MATERIAL PROVIDED

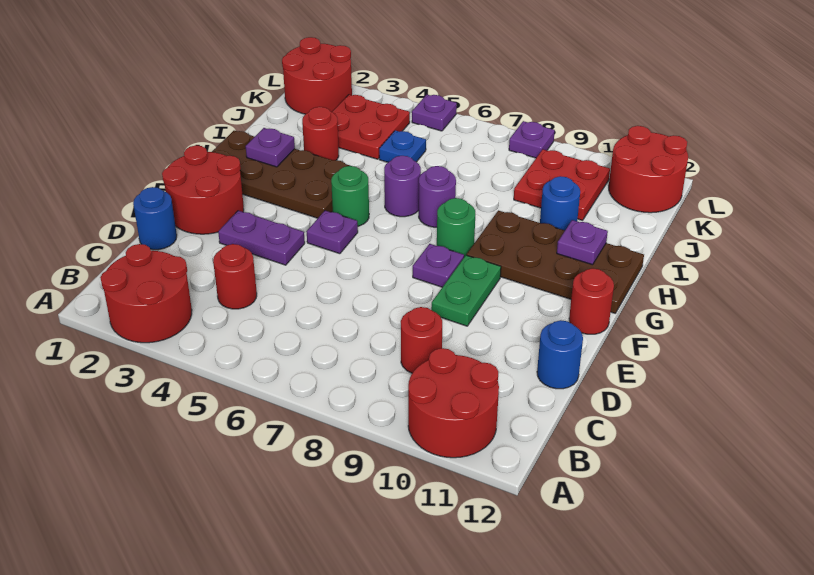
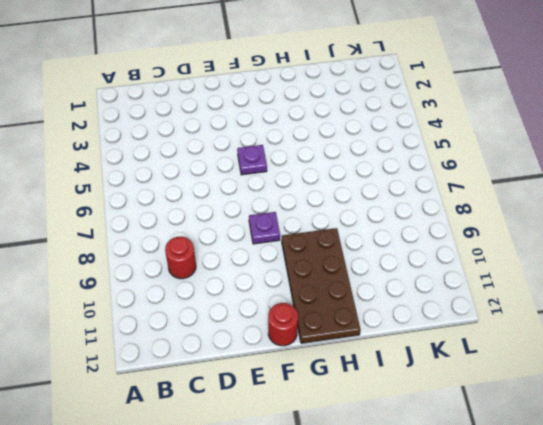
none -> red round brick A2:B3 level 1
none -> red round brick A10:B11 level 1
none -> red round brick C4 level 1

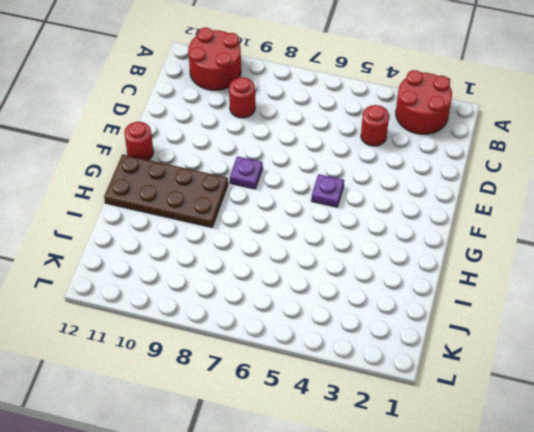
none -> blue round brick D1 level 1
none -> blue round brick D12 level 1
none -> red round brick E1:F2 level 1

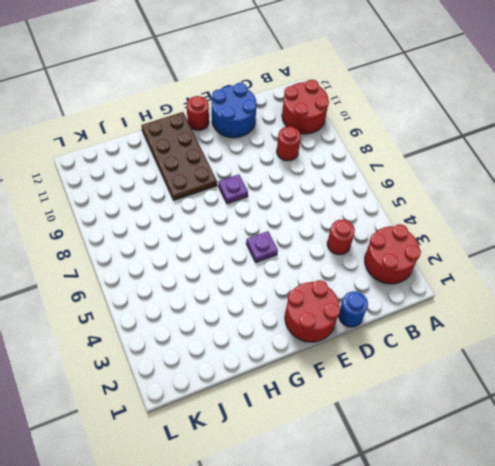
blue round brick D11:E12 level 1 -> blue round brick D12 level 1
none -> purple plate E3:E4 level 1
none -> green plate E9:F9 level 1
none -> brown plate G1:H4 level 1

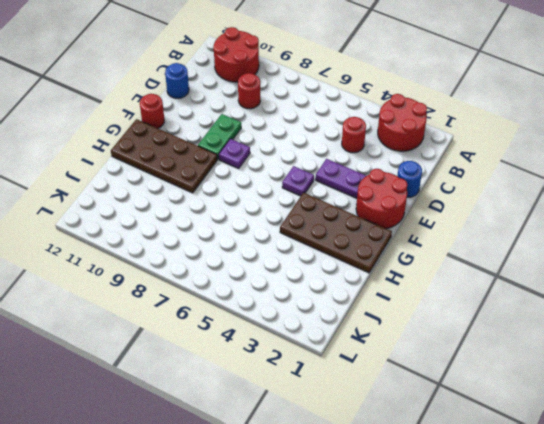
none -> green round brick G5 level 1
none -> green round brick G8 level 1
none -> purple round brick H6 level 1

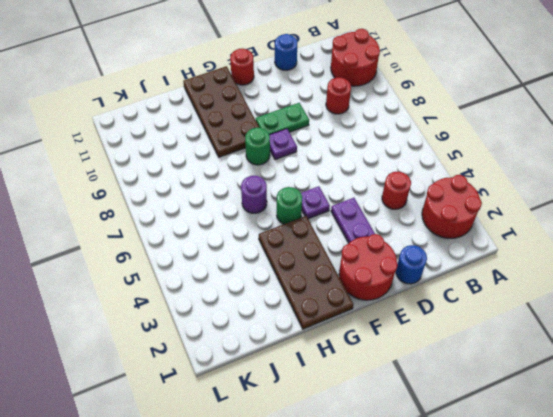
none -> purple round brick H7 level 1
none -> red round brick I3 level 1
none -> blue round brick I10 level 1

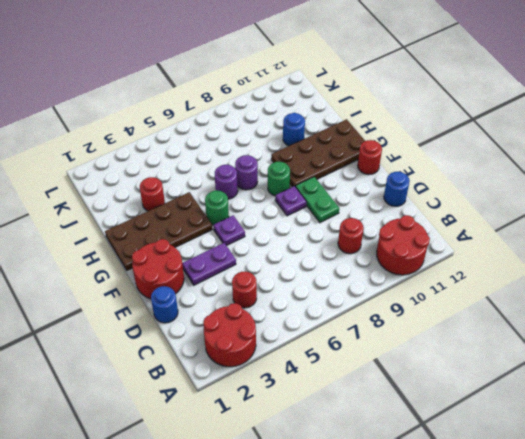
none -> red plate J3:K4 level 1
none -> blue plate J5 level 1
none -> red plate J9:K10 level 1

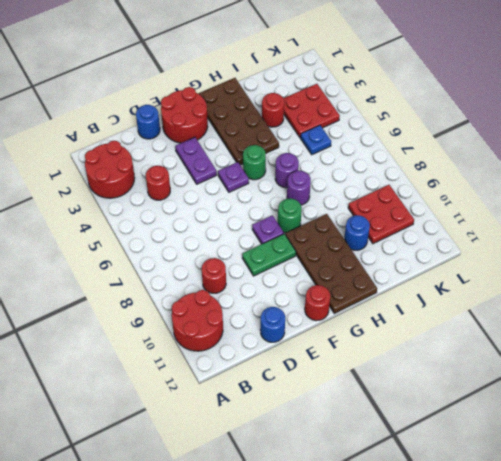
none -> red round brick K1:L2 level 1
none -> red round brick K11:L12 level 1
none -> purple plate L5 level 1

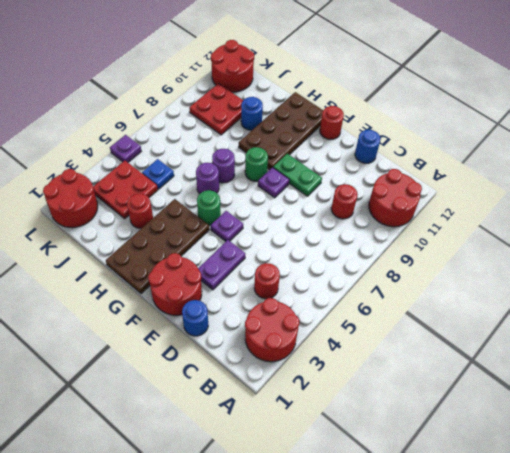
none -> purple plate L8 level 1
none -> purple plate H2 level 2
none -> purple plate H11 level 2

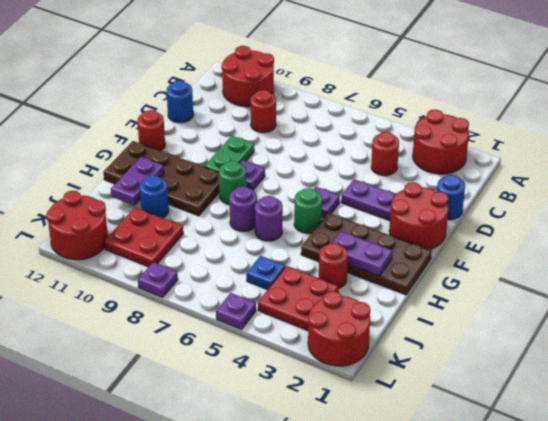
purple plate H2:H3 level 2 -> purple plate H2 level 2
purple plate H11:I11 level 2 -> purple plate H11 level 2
...
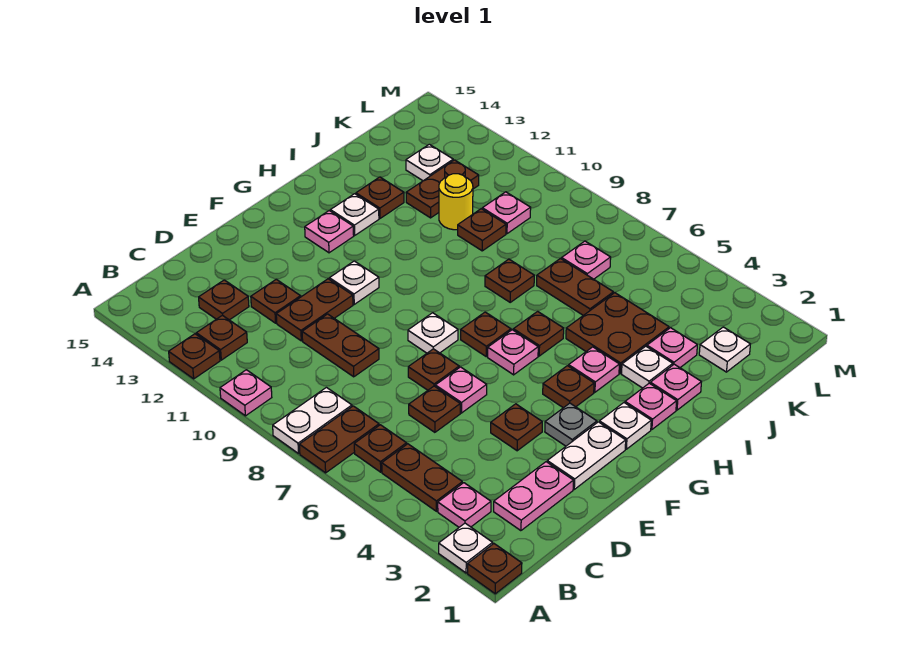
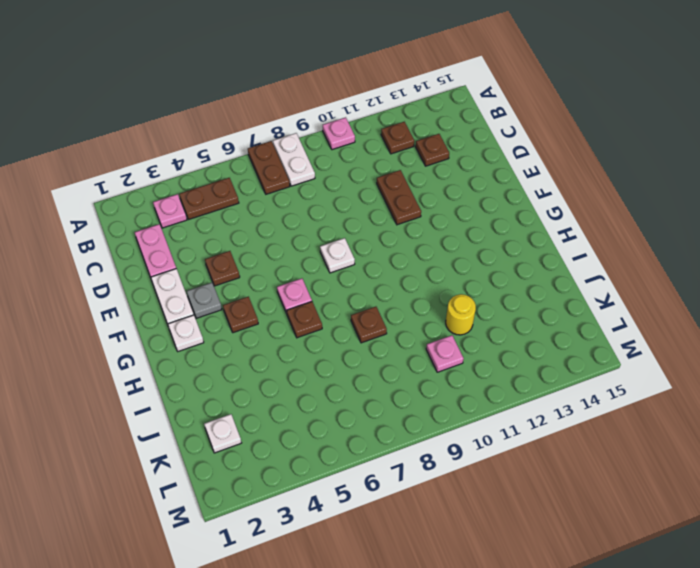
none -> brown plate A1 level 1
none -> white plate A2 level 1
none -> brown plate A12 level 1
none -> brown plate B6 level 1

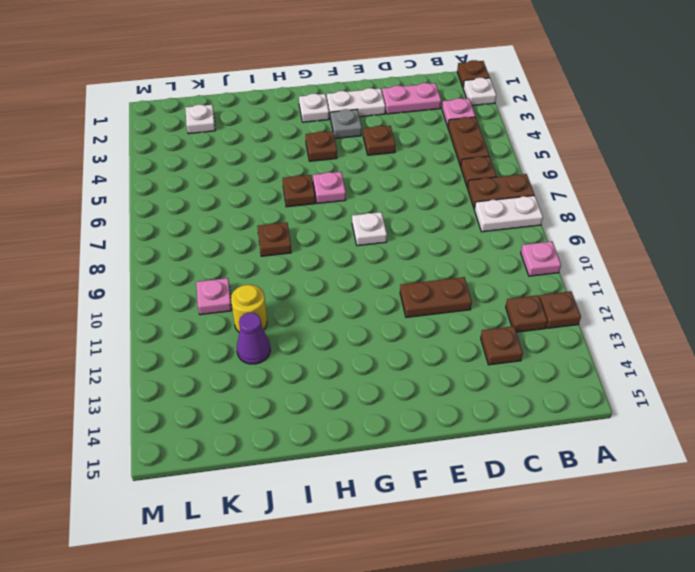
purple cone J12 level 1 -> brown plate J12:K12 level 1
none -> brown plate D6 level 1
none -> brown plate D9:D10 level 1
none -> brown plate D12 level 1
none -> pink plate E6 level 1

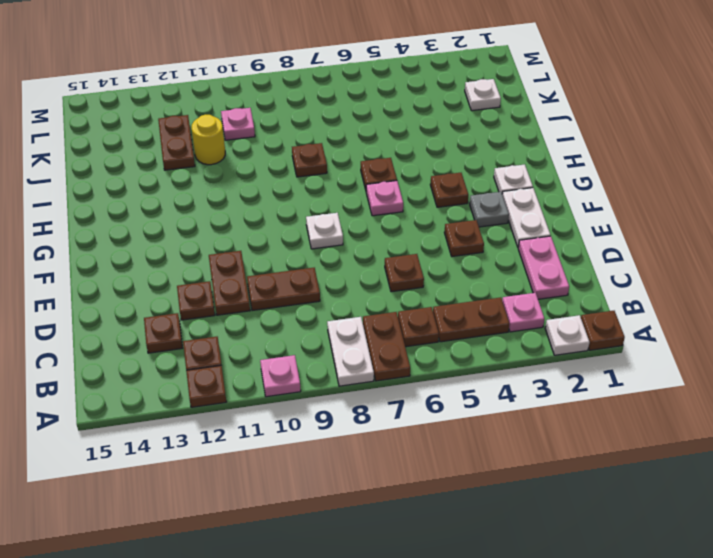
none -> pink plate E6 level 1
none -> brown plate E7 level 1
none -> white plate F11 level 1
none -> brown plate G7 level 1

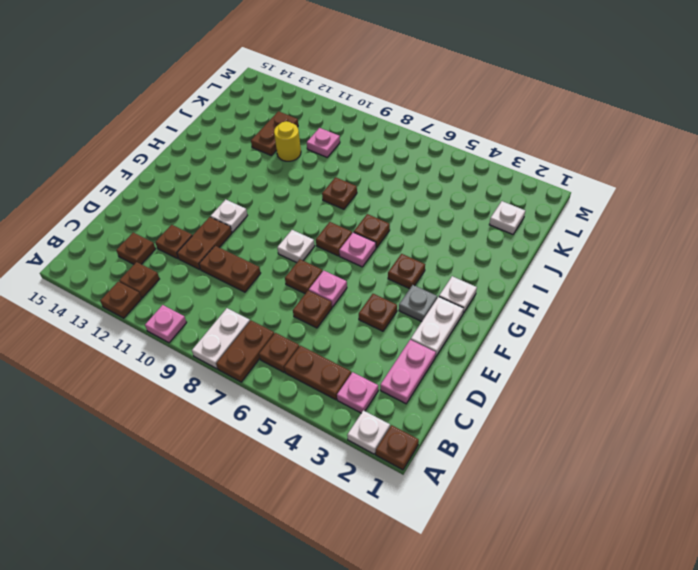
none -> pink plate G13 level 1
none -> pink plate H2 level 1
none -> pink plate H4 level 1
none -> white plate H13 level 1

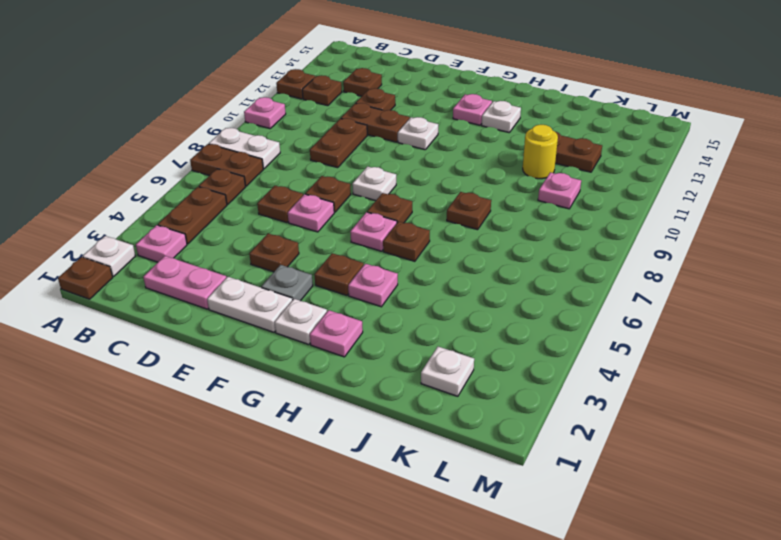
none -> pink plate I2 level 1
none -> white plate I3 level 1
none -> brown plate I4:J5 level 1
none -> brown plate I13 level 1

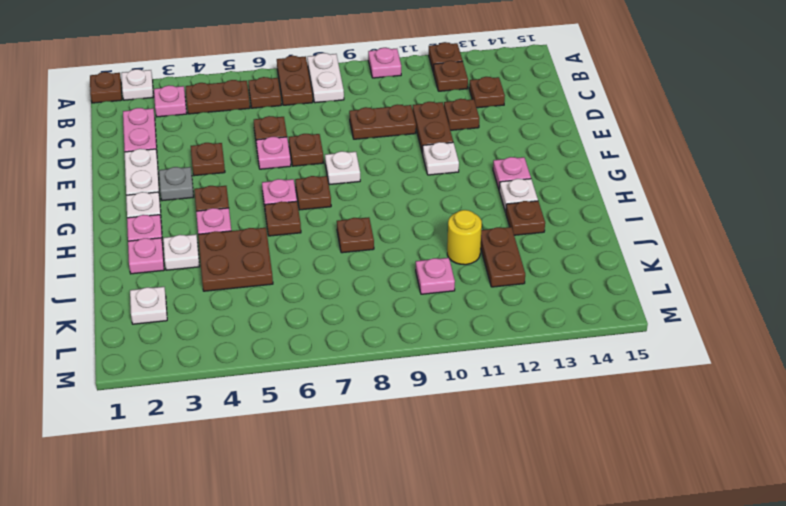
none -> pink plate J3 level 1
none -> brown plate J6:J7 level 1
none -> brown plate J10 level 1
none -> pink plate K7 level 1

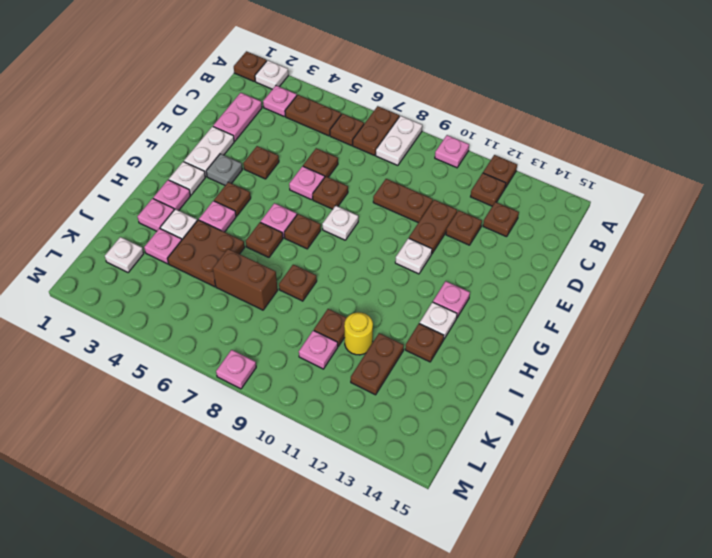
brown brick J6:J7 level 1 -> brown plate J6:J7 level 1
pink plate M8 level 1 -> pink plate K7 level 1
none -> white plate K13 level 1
==
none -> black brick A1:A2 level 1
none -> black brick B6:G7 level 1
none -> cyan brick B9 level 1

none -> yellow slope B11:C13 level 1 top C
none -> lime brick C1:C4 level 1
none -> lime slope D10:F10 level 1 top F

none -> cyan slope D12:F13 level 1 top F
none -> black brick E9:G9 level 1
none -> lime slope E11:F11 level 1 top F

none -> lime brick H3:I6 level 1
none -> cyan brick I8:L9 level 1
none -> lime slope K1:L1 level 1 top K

PROBLEM DESCRIPTION
Give back exactly the lines above from the one with "none -> red round brick A2:B3 level 1" through the one with "blue round brick D11:E12", both included. Pictures don't belong in the copy.

RESULT OF THIS TASK
none -> red round brick A2:B3 level 1
none -> red round brick A10:B11 level 1
none -> red round brick C4 level 1

none -> blue round brick D1 level 1
none -> blue round brick D12 level 1
none -> red round brick E1:F2 level 1

blue round brick D11:E12 level 1 -> blue round brick D12 level 1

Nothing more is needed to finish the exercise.